The lines needed are those below that contain the word "plus"; copy each one.

*Records supplied*:
****************************************
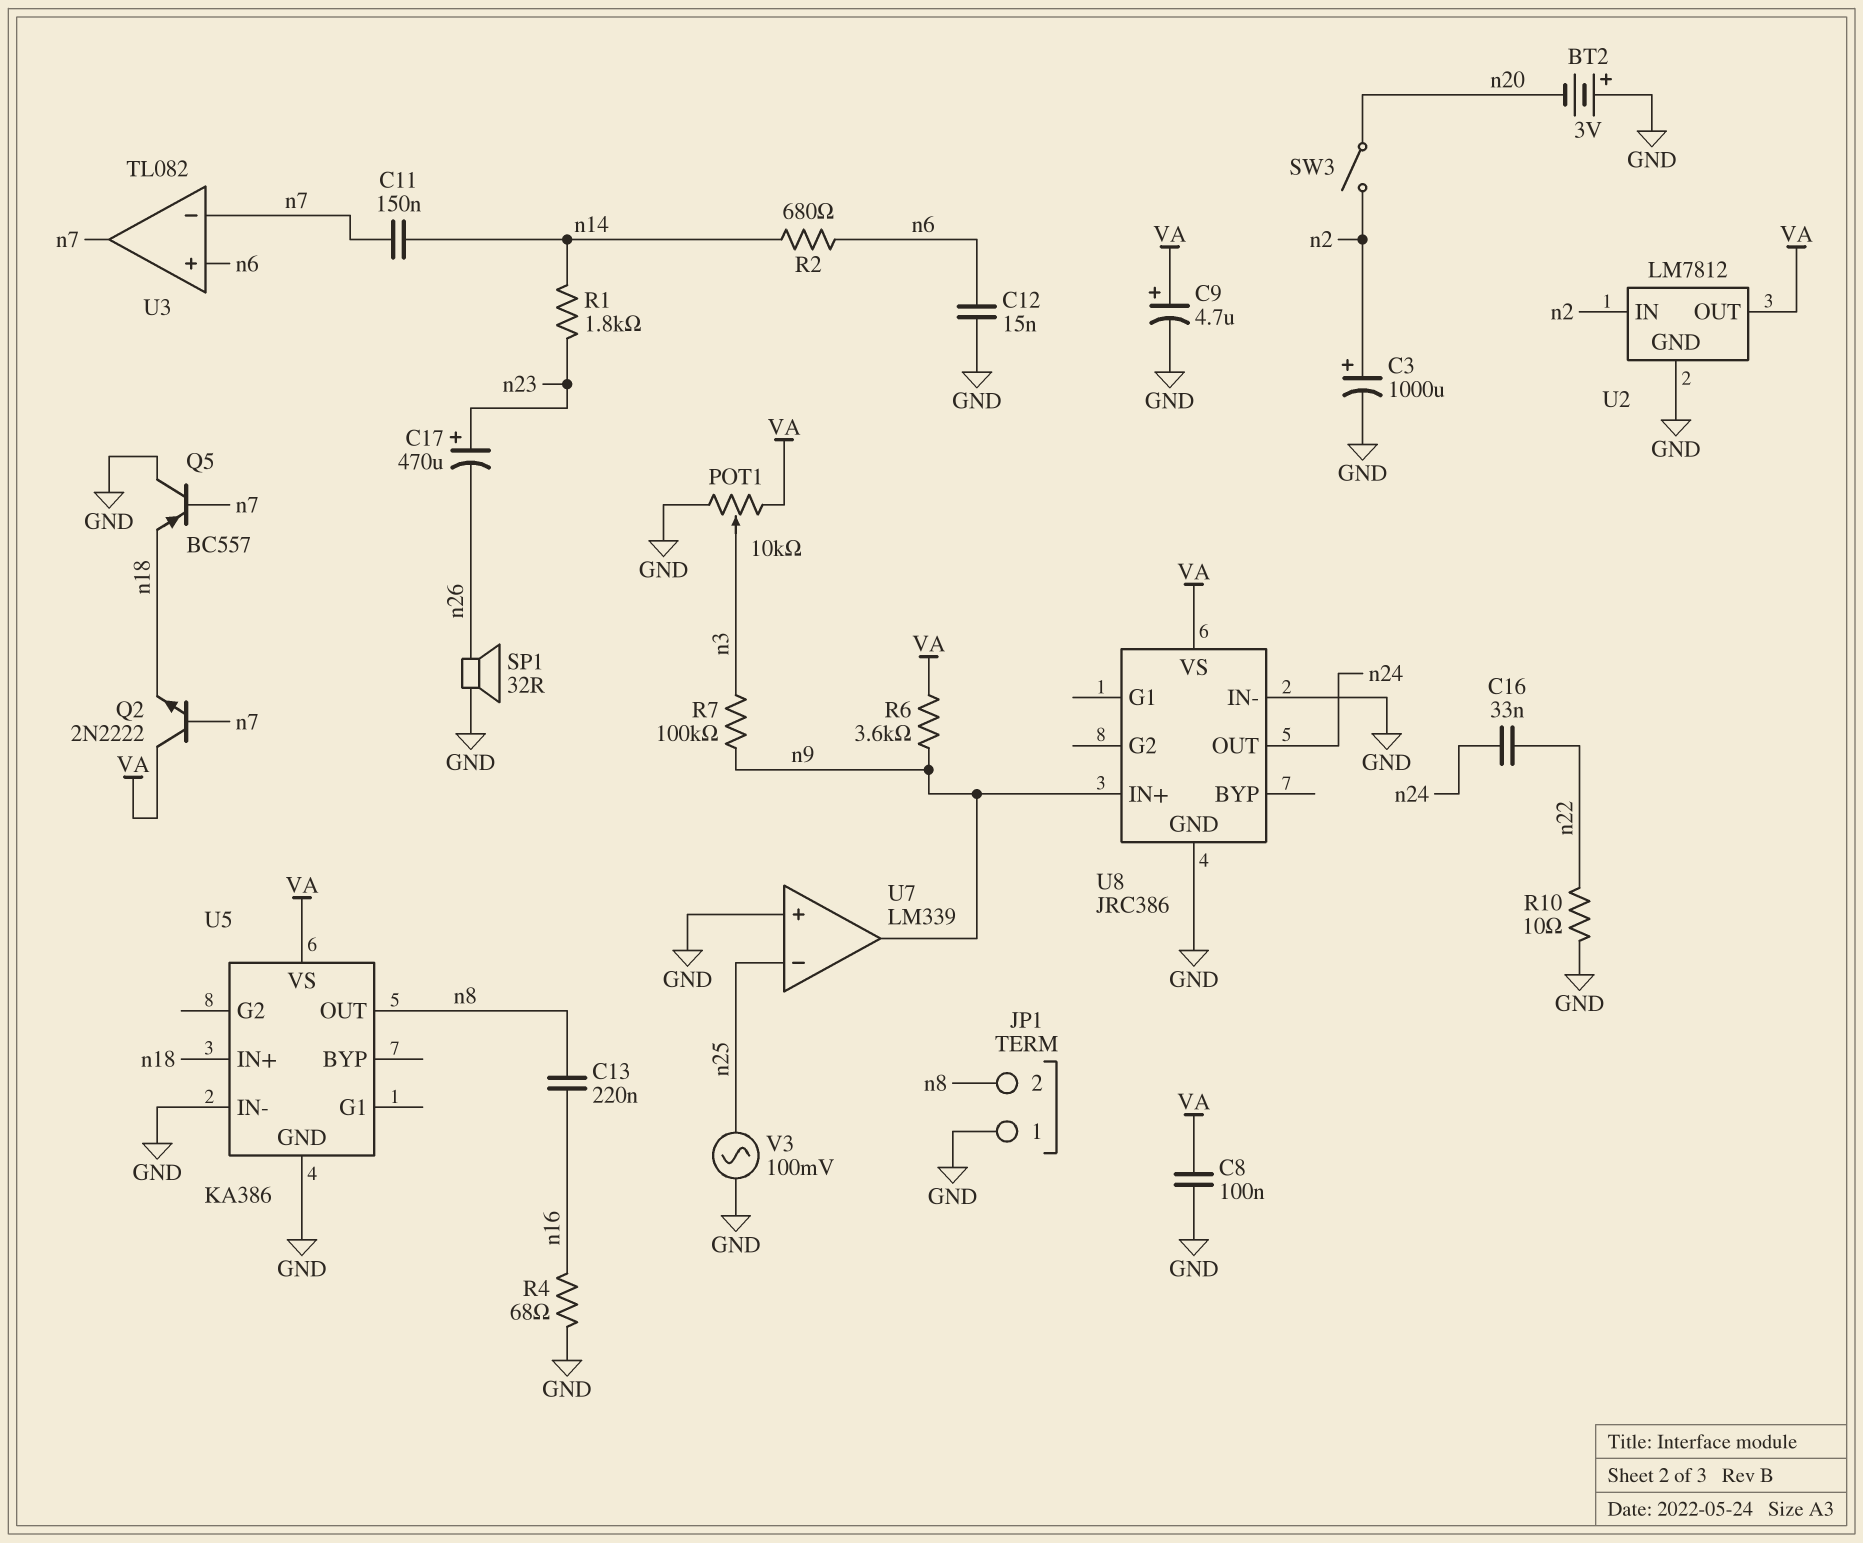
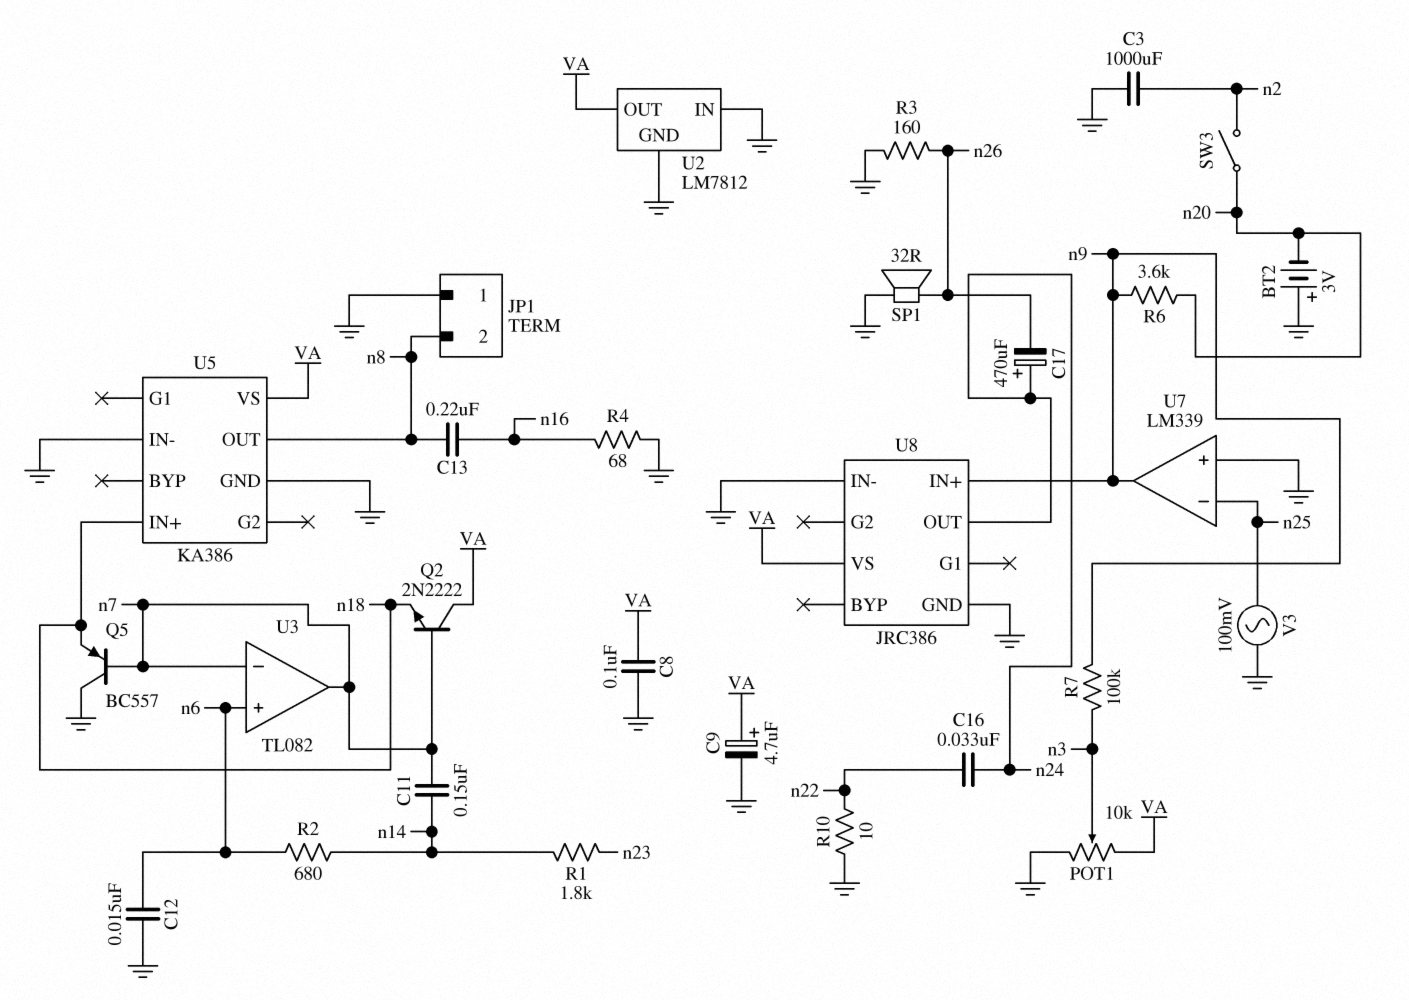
C3: 1000uF (plus n2, minus GND) -> 1000uF (GND, n2)
C17: 470uF (plus n23, minus n26) -> 470uF (plus n24, minus n26)
R3: none -> 160 (GND, n26)
R6: 3.6k (VA, n9) -> 3.6k (n9, n20)
U2 pin IN: n2 -> GND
****************************************
*Task result*:
C3: 1000uF (plus n2, minus GND) -> 1000uF (GND, n2)
C17: 470uF (plus n23, minus n26) -> 470uF (plus n24, minus n26)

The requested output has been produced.